→ **EXERCISE PROMPT**
Take every line containing "trophy" out of the records.

→ **TASK DATA**
⁂
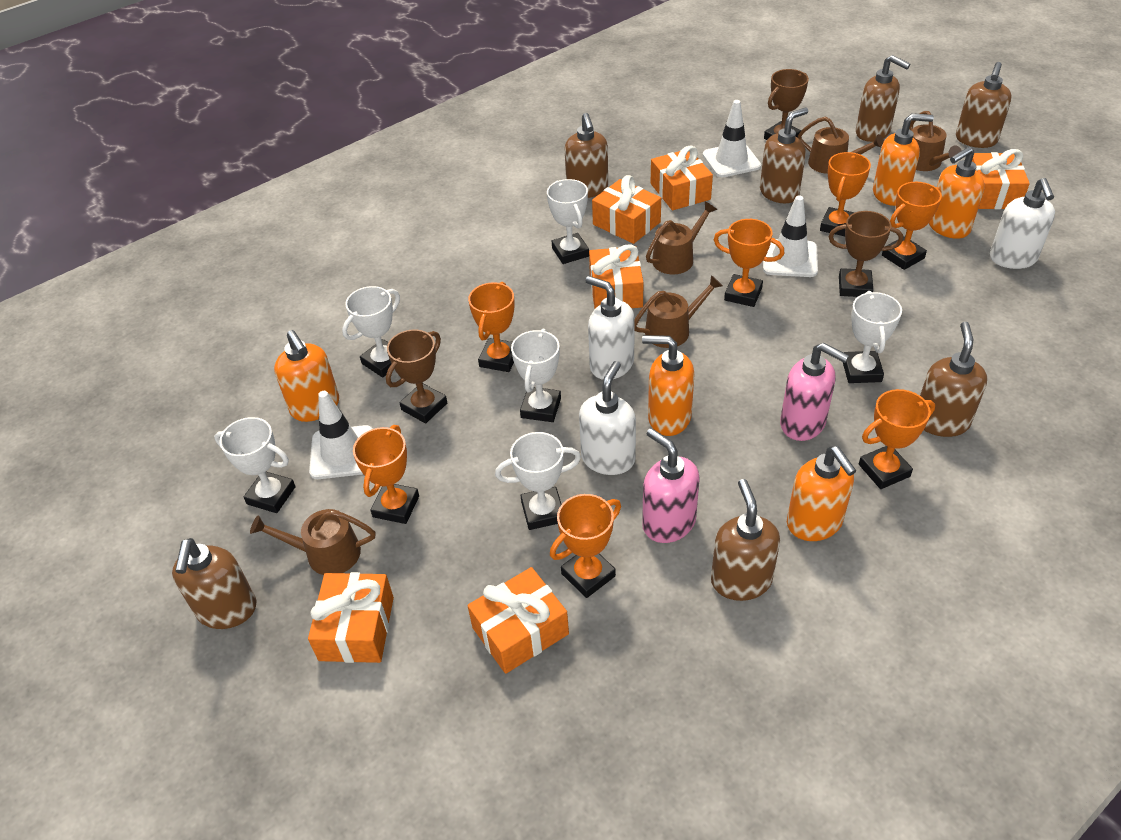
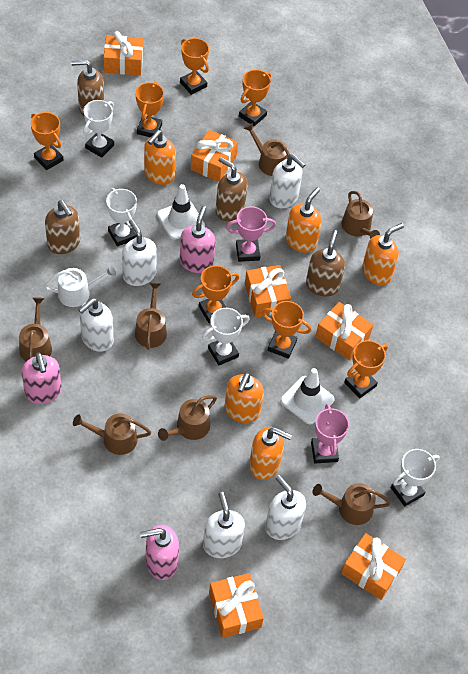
brown soap dispenser: 7 -> 4
brown trophy: 3 -> 0
brown watering can: 5 -> 7
pink soap dispenser: 2 -> 3
pink trophy: 0 -> 2
white soap dispenser: 3 -> 5
white traffic cone: 3 -> 2
white trophy: 6 -> 4
white watering can: 0 -> 1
⁂
→ **ANSWER SECTION**
brown trophy: 3 -> 0
pink trophy: 0 -> 2
white trophy: 6 -> 4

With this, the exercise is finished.